Before-and-after change records
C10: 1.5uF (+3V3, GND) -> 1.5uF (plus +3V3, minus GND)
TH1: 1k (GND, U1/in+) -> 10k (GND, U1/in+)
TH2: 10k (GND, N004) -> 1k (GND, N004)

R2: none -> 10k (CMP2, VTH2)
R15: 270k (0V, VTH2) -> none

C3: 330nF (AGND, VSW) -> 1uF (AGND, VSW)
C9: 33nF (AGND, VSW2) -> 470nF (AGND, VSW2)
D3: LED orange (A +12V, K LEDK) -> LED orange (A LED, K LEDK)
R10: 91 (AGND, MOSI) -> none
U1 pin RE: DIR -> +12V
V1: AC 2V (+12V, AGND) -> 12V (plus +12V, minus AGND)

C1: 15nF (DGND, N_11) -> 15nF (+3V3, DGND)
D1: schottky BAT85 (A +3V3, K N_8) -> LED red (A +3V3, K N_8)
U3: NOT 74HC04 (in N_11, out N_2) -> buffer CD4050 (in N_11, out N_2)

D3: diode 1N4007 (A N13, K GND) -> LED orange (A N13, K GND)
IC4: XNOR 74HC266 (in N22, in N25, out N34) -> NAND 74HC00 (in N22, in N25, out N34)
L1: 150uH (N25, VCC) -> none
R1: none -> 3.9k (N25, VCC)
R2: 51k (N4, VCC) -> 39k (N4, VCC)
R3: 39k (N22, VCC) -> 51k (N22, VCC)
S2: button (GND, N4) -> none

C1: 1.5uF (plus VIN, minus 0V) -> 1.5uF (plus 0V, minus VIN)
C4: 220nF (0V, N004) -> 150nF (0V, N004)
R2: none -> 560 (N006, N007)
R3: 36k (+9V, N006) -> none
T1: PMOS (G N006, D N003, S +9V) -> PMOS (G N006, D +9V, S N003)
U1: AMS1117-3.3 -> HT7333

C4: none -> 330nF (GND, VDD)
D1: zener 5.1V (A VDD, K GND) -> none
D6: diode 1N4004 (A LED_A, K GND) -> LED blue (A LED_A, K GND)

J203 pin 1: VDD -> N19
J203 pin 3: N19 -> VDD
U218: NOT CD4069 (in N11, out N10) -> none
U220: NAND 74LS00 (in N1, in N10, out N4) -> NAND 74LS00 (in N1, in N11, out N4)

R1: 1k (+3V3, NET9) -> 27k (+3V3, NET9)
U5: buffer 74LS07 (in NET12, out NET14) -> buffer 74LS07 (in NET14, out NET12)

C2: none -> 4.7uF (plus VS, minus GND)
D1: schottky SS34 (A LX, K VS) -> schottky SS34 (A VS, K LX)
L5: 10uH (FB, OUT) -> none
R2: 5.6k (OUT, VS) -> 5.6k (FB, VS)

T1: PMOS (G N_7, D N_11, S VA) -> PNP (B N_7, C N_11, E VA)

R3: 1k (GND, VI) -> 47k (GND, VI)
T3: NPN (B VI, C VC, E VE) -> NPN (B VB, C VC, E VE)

### What the exercise asks
In the data above, find the line that contains "U220: NAND 74LS00" and the line that contains "T1: PMOS (G N_7, D". Repeat exactly those lines and every line between them, and only those.

### Exercise response
U220: NAND 74LS00 (in N1, in N10, out N4) -> NAND 74LS00 (in N1, in N11, out N4)

R1: 1k (+3V3, NET9) -> 27k (+3V3, NET9)
U5: buffer 74LS07 (in NET12, out NET14) -> buffer 74LS07 (in NET14, out NET12)

C2: none -> 4.7uF (plus VS, minus GND)
D1: schottky SS34 (A LX, K VS) -> schottky SS34 (A VS, K LX)
L5: 10uH (FB, OUT) -> none
R2: 5.6k (OUT, VS) -> 5.6k (FB, VS)

T1: PMOS (G N_7, D N_11, S VA) -> PNP (B N_7, C N_11, E VA)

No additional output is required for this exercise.